-------- INFORMATION SHOWN

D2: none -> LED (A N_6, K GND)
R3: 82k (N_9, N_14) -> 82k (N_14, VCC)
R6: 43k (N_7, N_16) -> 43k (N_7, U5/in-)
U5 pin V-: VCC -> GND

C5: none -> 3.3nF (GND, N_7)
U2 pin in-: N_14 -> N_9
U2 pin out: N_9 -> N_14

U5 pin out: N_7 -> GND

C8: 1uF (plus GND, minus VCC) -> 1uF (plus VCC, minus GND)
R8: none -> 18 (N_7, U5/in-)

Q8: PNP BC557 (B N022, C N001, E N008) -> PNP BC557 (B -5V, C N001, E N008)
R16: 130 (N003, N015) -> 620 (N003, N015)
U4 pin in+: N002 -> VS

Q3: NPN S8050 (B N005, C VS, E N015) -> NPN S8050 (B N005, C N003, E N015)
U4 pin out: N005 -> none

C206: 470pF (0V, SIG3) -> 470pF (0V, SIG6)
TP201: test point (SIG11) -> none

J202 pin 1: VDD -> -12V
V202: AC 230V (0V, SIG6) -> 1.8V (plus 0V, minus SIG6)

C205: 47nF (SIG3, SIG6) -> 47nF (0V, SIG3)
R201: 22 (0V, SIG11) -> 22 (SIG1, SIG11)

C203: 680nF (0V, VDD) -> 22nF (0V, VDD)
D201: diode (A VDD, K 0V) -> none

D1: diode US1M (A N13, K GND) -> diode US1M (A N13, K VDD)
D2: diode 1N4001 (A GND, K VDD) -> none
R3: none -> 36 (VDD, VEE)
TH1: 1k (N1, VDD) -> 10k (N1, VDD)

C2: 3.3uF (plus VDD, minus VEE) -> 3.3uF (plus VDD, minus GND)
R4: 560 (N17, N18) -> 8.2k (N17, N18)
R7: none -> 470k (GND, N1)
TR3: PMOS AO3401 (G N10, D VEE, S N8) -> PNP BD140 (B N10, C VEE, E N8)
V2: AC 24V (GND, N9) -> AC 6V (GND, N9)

----------------

TASK INSTRUCTIONS: Which lines run from the one containing "R201: 22 (0V, SIG11) -> 22 (SIG1, SIG11)" to the final line of the entries? Return those lines exactly, and only those.

RESPONSE AREA:
R201: 22 (0V, SIG11) -> 22 (SIG1, SIG11)

C203: 680nF (0V, VDD) -> 22nF (0V, VDD)
D201: diode (A VDD, K 0V) -> none

D1: diode US1M (A N13, K GND) -> diode US1M (A N13, K VDD)
D2: diode 1N4001 (A GND, K VDD) -> none
R3: none -> 36 (VDD, VEE)
TH1: 1k (N1, VDD) -> 10k (N1, VDD)

C2: 3.3uF (plus VDD, minus VEE) -> 3.3uF (plus VDD, minus GND)
R4: 560 (N17, N18) -> 8.2k (N17, N18)
R7: none -> 470k (GND, N1)
TR3: PMOS AO3401 (G N10, D VEE, S N8) -> PNP BD140 (B N10, C VEE, E N8)
V2: AC 24V (GND, N9) -> AC 6V (GND, N9)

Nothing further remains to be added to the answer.